Below are the records; copy out every line that holds the word "right".

## [RECORDS FOR THE EXERCISE]
○ ○ ○ ○ ○ ○ ○
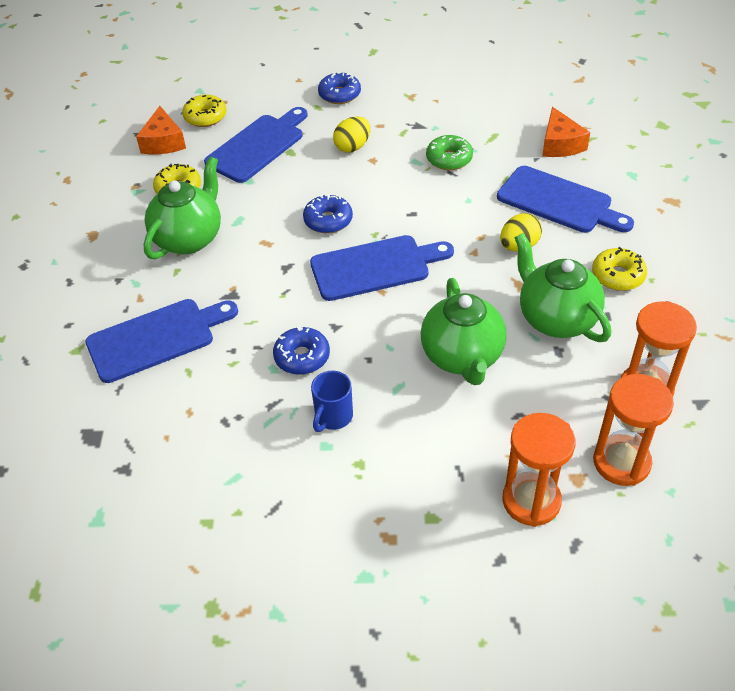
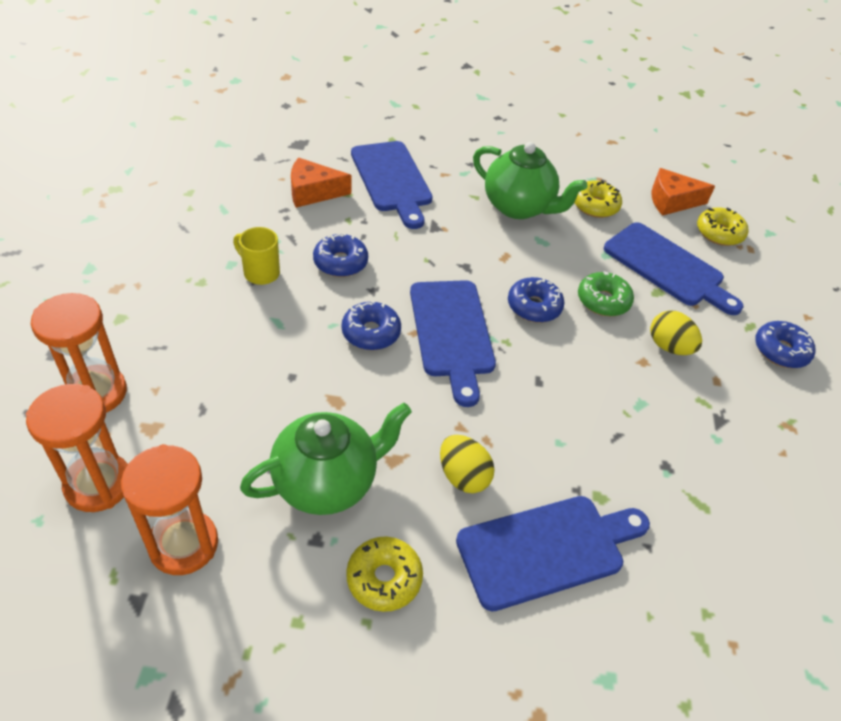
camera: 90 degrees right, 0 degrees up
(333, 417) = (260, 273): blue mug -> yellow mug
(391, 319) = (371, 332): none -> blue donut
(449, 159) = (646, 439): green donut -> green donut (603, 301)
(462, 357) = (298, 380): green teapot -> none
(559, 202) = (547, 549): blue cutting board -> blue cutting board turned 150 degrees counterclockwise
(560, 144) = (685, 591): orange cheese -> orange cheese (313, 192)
○ ○ ○ ○ ○ ○ ○
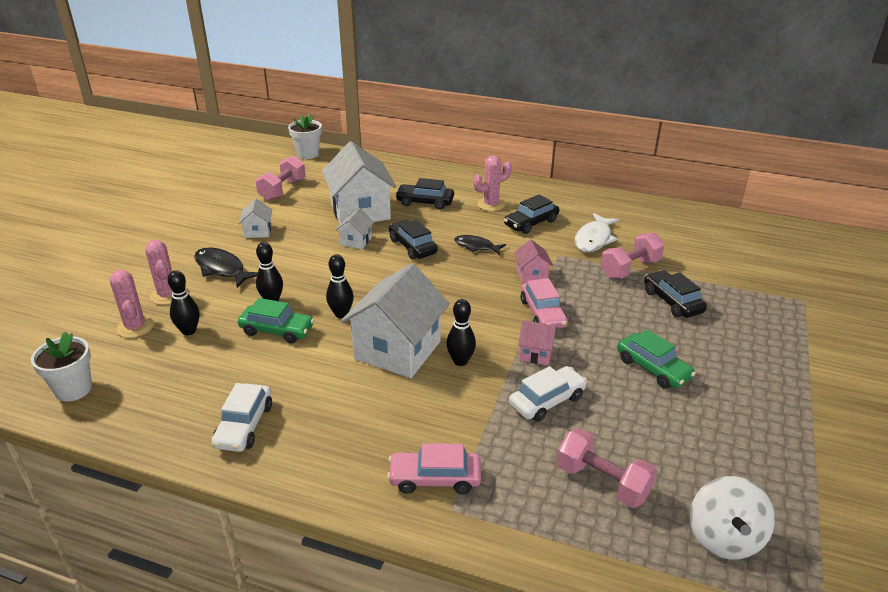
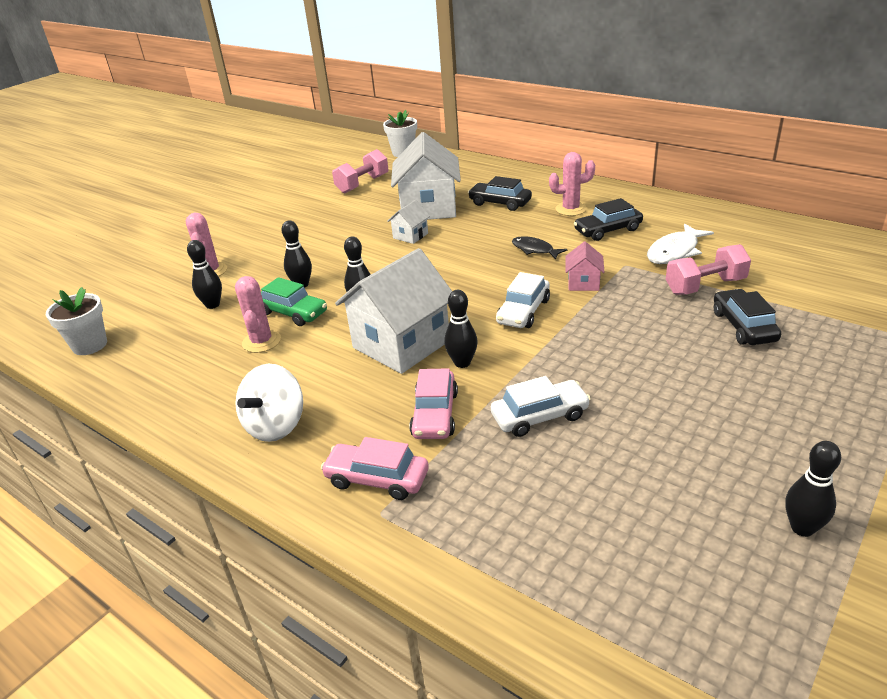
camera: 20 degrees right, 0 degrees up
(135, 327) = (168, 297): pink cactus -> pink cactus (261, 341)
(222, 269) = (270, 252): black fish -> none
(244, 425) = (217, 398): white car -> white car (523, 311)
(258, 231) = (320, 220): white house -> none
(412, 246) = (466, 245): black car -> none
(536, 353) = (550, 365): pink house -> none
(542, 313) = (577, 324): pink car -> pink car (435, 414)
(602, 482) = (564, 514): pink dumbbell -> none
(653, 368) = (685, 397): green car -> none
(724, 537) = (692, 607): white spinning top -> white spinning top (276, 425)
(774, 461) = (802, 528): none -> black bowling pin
○ ○ ○ ○ ○ ○ ○
## [SOLUTION FOR THIS EXERCISE]
camera: 90 degrees right, 0 degrees up
camera: 20 degrees right, 0 degrees up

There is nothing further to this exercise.